[Object change descriptions]
┌────────

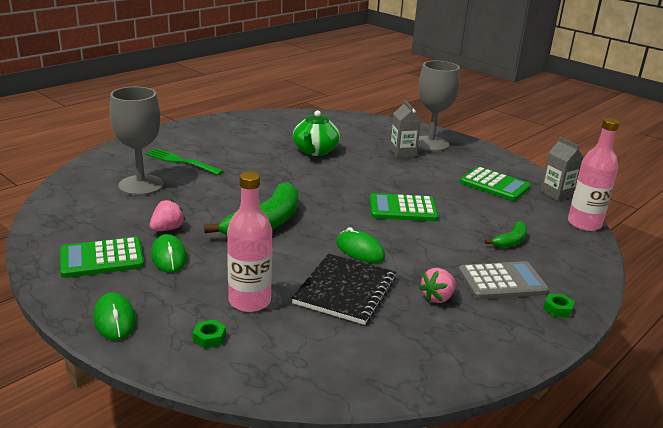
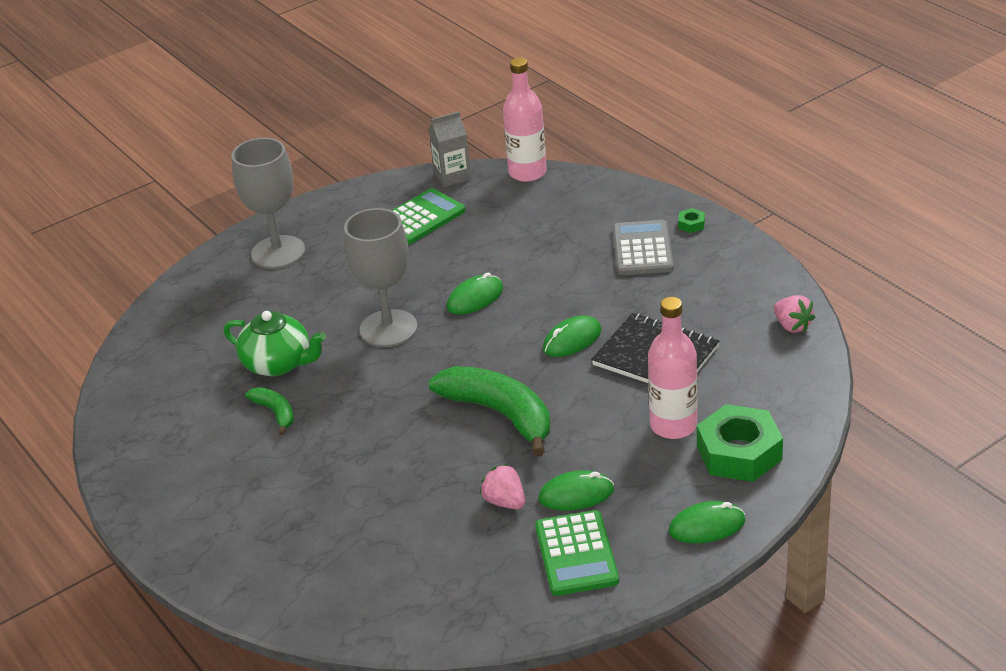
camera: 75 degrees left, 10 degrees up
grey goblet [110,87,164,196] -> grey goblet moved to [344,208,417,347]
green fork [145,149,224,175] -> none
green nut [193,320,226,349] -> green nut [697,404,783,482], size x2.47
green calculator [370,193,438,221] -> green mouse [447,273,503,314]
grey carton [390,100,421,158] -> none
pink strawberry [419,268,456,303] -> pink strawberry moved to [774,295,816,333]
green banana [485,221,527,248] -> green banana moved to [245,387,294,435]

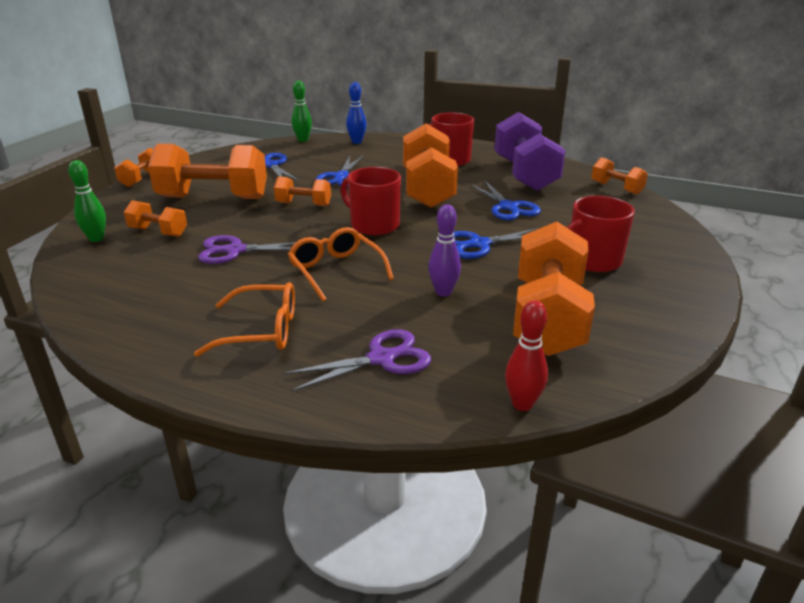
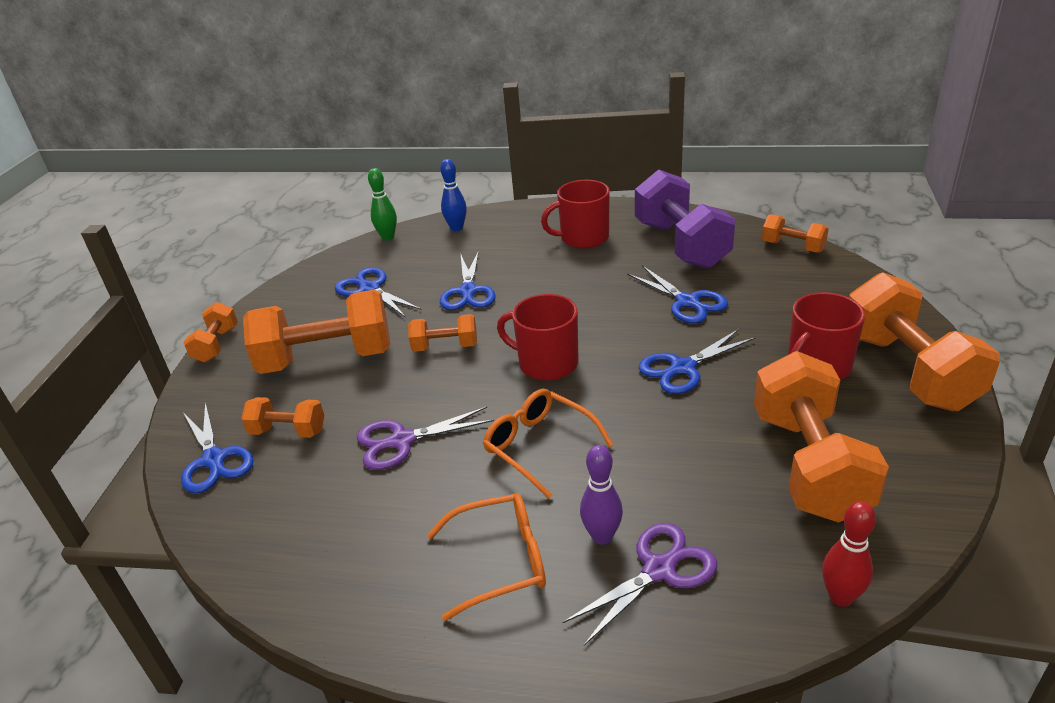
camera: 10 degrees left, 5 degrees up
green bowling pin [68,160,106,242] -> blue scissors [181,402,254,494]
orange dumbbell [403,123,458,208] -> orange dumbbell moved to [849,272,1000,411]
purple bowling pin [428,205,461,296] -> purple bowling pin moved to [580,445,623,545]

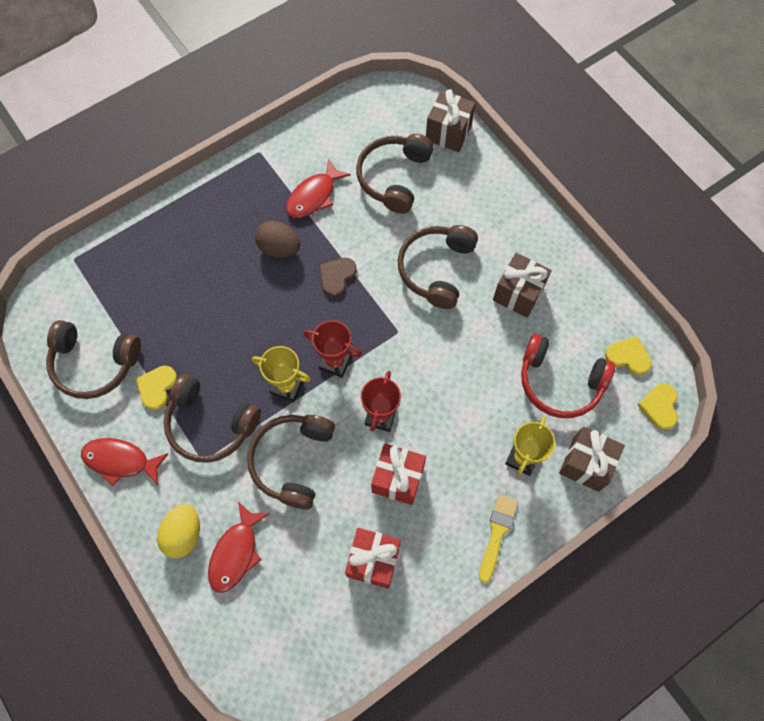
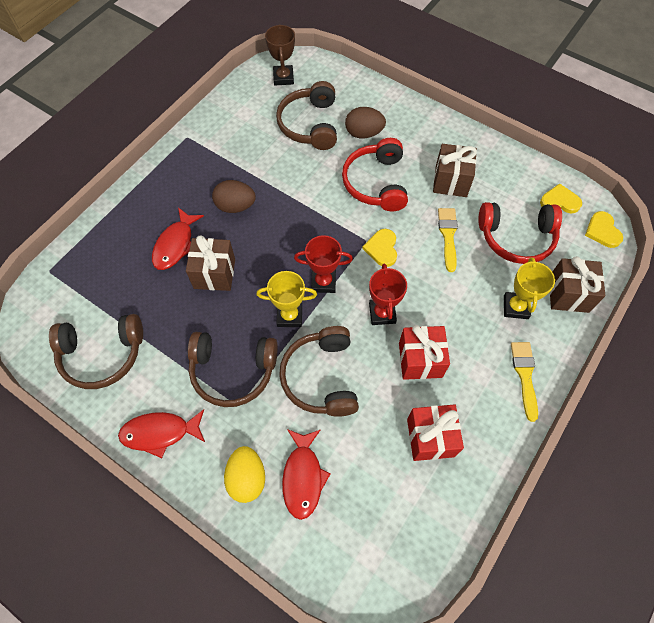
camera: 20 degrees left, 5 degrees down
yellow heart [135,366,178,411] -> yellow heart moved to [362,229,397,267]
red fish [286,158,351,218] -> red fish moved to [152,207,204,270]
brown heart [319,258,357,297] -> none
brown headphones [398,225,478,309] -> red headphones [342,138,408,212]
brown gift [426,89,475,152] -> brown gift moved to [186,235,235,291]
none -> brown trophy [265,24,295,85]
none -> brown egg [345,107,386,138]
none -> yellow brush [438,208,458,272]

└────────

Return all records above verbatim without their pictures.

camera: 75 degrees left, 10 degrees up
grey goblet [110,87,164,196] -> grey goblet moved to [344,208,417,347]
green fork [145,149,224,175] -> none
green nut [193,320,226,349] -> green nut [697,404,783,482], size x2.47
green calculator [370,193,438,221] -> green mouse [447,273,503,314]
grey carton [390,100,421,158] -> none
pink strawberry [419,268,456,303] -> pink strawberry moved to [774,295,816,333]
green banana [485,221,527,248] -> green banana moved to [245,387,294,435]

camera: 10 degrees left, 5 degrees up
green bowling pin [68,160,106,242] -> blue scissors [181,402,254,494]
orange dumbbell [403,123,458,208] -> orange dumbbell moved to [849,272,1000,411]
purple bowling pin [428,205,461,296] -> purple bowling pin moved to [580,445,623,545]

camera: 20 degrees left, 5 degrees down
yellow heart [135,366,178,411] -> yellow heart moved to [362,229,397,267]
red fish [286,158,351,218] -> red fish moved to [152,207,204,270]
brown heart [319,258,357,297] -> none
brown headphones [398,225,478,309] -> red headphones [342,138,408,212]
brown gift [426,89,475,152] -> brown gift moved to [186,235,235,291]
none -> brown trophy [265,24,295,85]
none -> brown egg [345,107,386,138]
none -> yellow brush [438,208,458,272]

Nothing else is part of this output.